[[ RECORDS FOR PROCESSING, beginning ]]

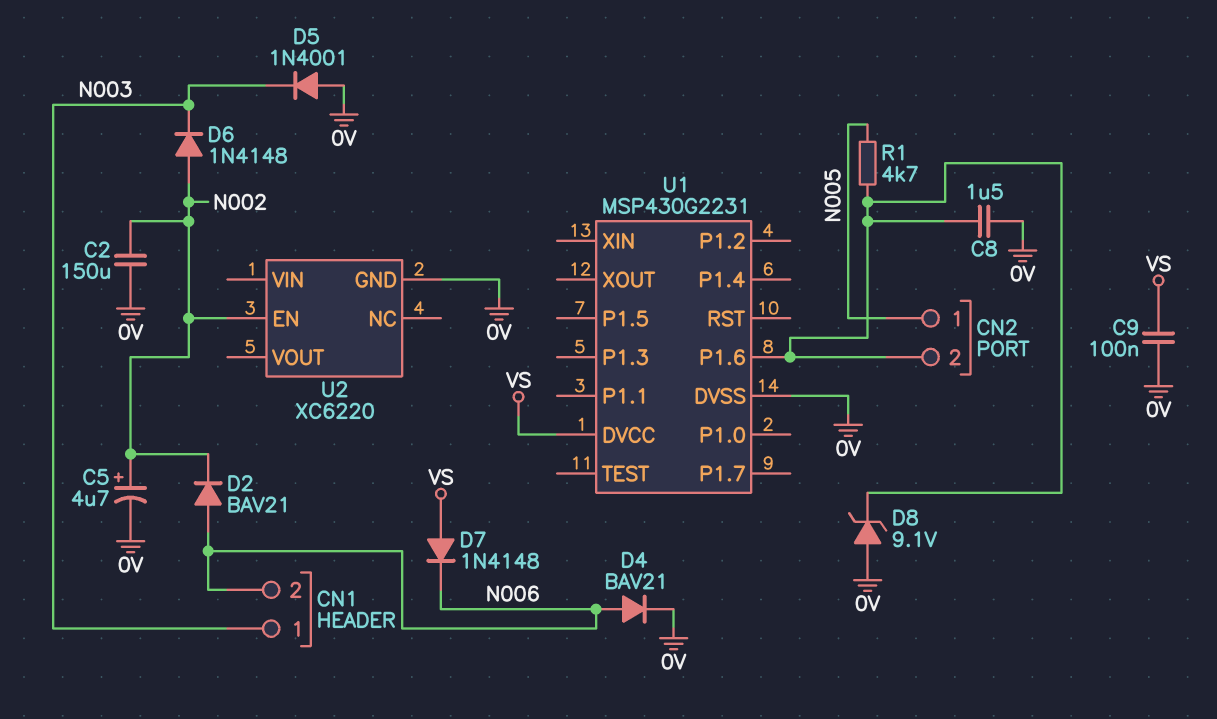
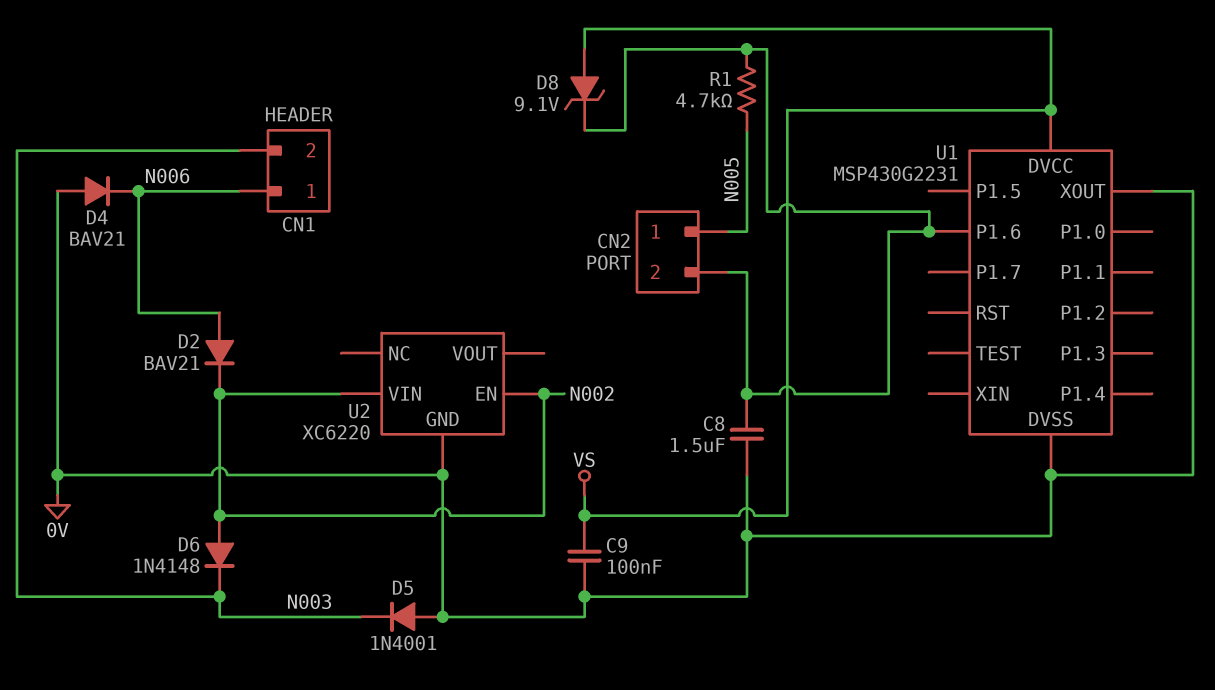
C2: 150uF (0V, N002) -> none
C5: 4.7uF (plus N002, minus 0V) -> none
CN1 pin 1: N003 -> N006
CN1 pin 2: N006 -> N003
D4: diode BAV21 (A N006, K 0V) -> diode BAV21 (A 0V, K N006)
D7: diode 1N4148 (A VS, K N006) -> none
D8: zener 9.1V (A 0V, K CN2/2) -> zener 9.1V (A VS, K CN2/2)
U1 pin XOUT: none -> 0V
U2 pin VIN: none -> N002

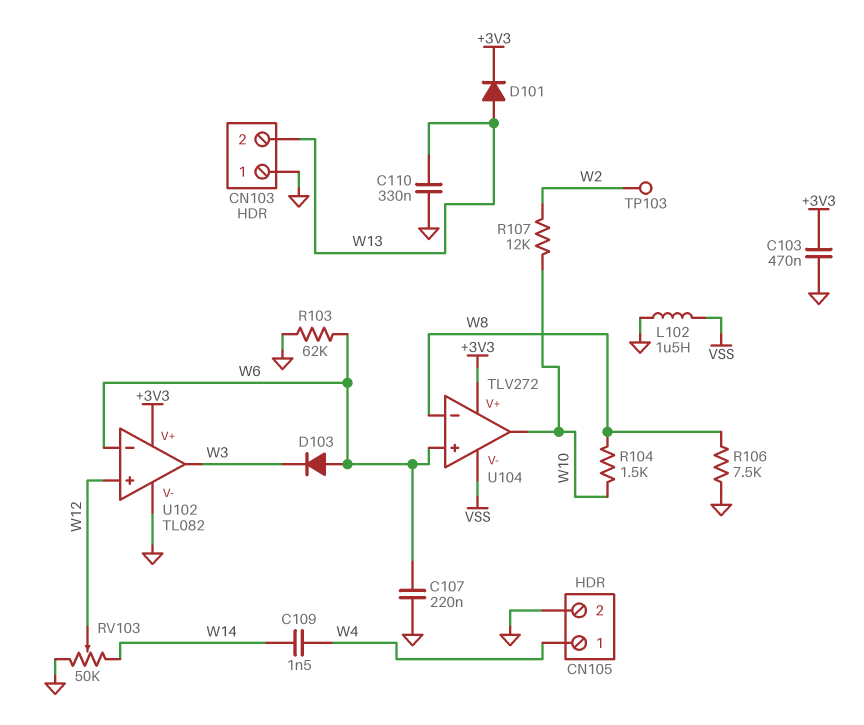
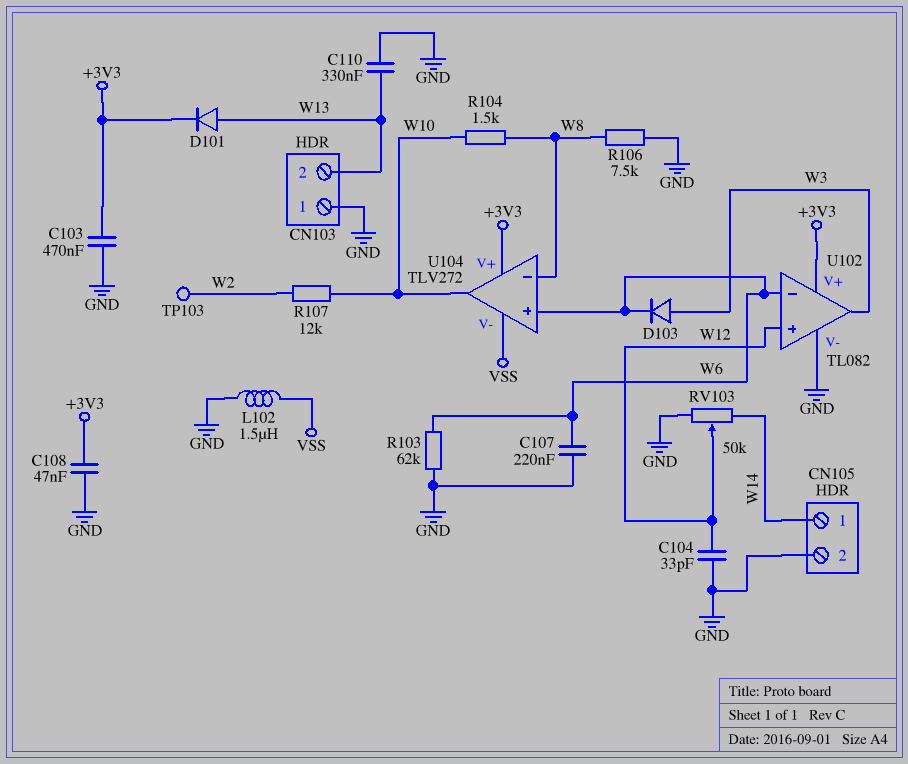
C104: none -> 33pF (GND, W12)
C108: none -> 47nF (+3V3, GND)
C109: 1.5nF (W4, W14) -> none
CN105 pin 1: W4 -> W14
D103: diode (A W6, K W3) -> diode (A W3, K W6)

[[ RECORDS FOR PROCESSING, end ]]

## TASK GOAL
Retrieve every line above holding the word "none".

## REPLY TO THE TASK
C2: 150uF (0V, N002) -> none
C5: 4.7uF (plus N002, minus 0V) -> none
D7: diode 1N4148 (A VS, K N006) -> none
U1 pin XOUT: none -> 0V
U2 pin VIN: none -> N002
C104: none -> 33pF (GND, W12)
C108: none -> 47nF (+3V3, GND)
C109: 1.5nF (W4, W14) -> none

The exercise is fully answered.